━━━ Information shown ━━━
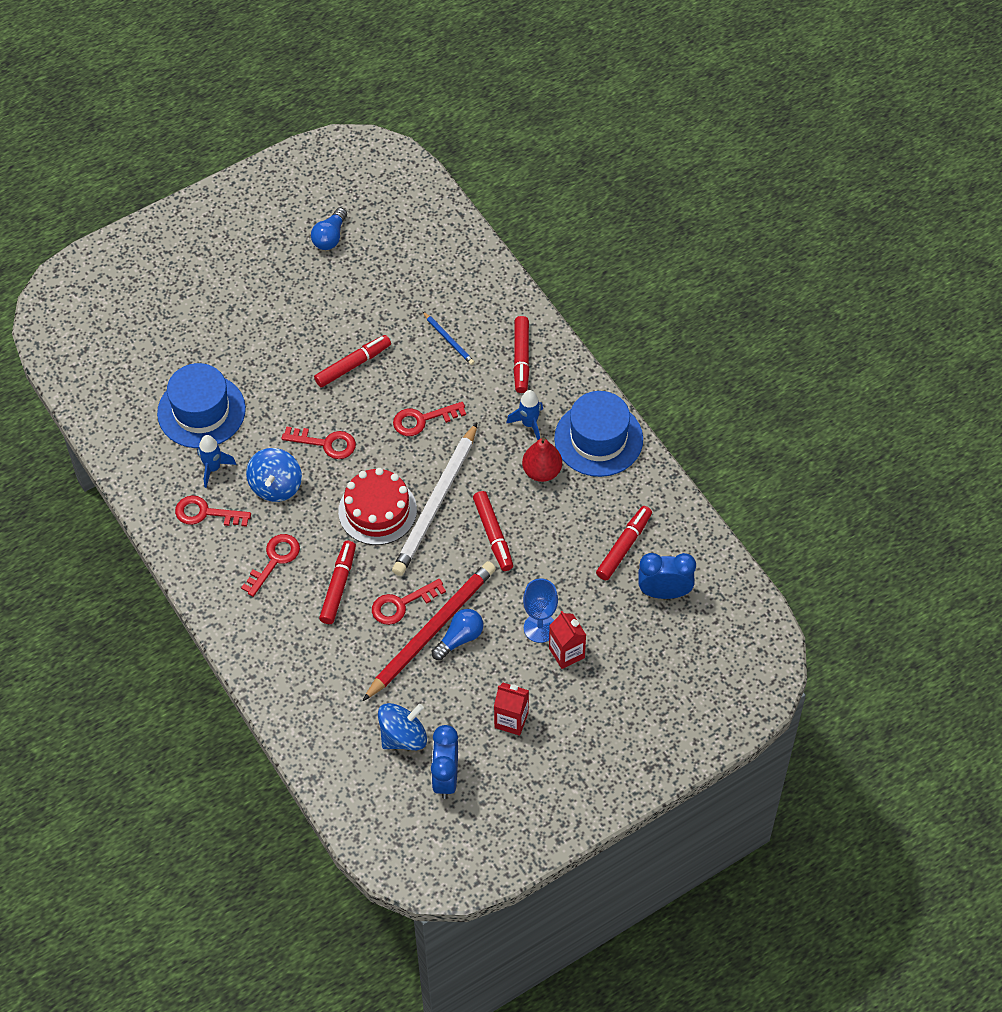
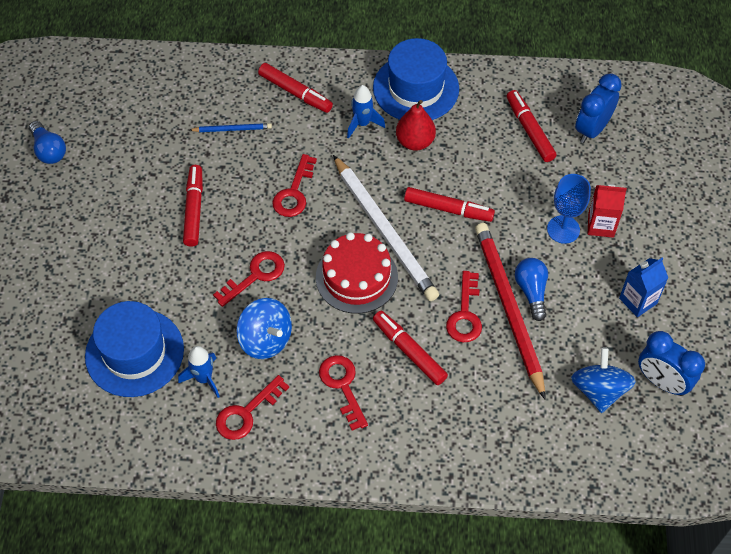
camera: 55 degrees left, 0 degrees up
red carton [494,683,529,736] -> blue carton [619,258,668,317]

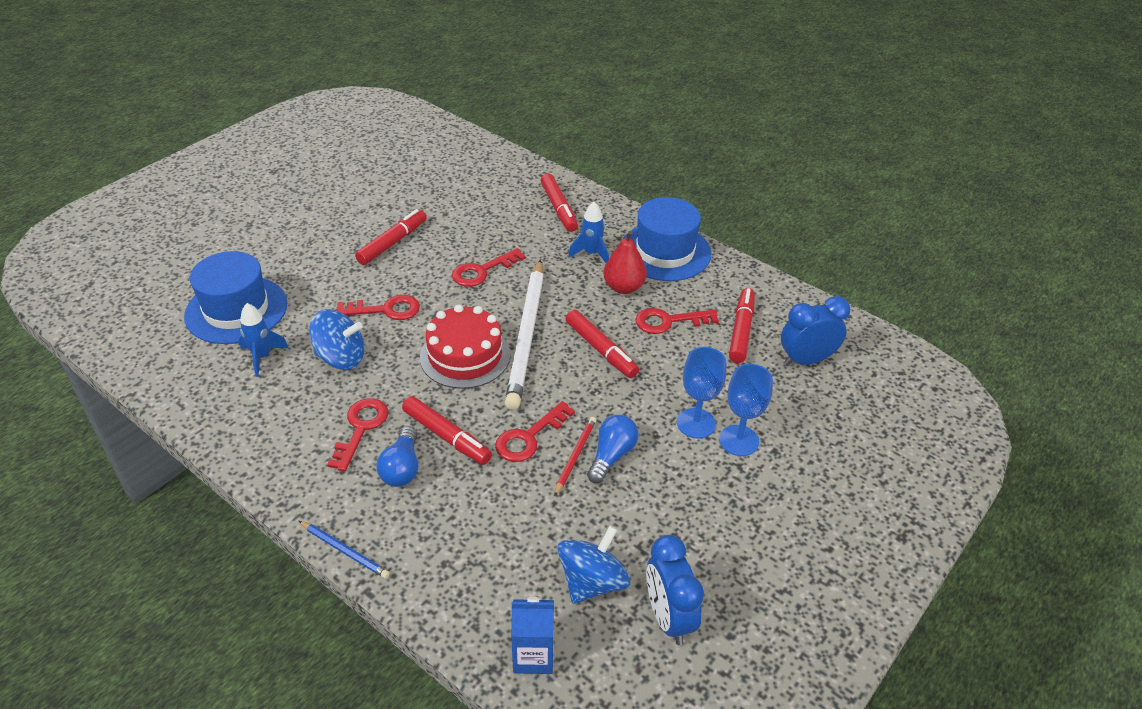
camera: 35 degrees right, 15 degrees down
blue light bulb [29,121,66,164] -> blue light bulb moved to [376,426,418,487]
blue pencil [190,123,272,132] -> blue pencil moved to [299,521,390,579]
red key [216,375,289,440] -> red key moved to [635,308,719,334]
blue spinning top [236,298,292,359] -> blue spinning top turned 75 degrees counterclockwise [309,309,364,370]
red marker [373,311,448,385] -> red marker turned 135 degrees clockwise [402,396,492,465]
red pencil [475,223,545,399] -> red pencil [554,417,596,497], size x0.44
red carton [588,184,627,238] -> blue goblet [719,364,773,456]
blue carton [619,258,668,317] -> blue carton moved to [511,597,554,674]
━━━
Try it: Output the data above exactly. Drop every picture.

Answer for the task:
camera: 55 degrees left, 0 degrees up
red carton [494,683,529,736] -> blue carton [619,258,668,317]

camera: 35 degrees right, 15 degrees down
blue light bulb [29,121,66,164] -> blue light bulb moved to [376,426,418,487]
blue pencil [190,123,272,132] -> blue pencil moved to [299,521,390,579]
red key [216,375,289,440] -> red key moved to [635,308,719,334]
blue spinning top [236,298,292,359] -> blue spinning top turned 75 degrees counterclockwise [309,309,364,370]
red marker [373,311,448,385] -> red marker turned 135 degrees clockwise [402,396,492,465]
red pencil [475,223,545,399] -> red pencil [554,417,596,497], size x0.44
red carton [588,184,627,238] -> blue goblet [719,364,773,456]
blue carton [619,258,668,317] -> blue carton moved to [511,597,554,674]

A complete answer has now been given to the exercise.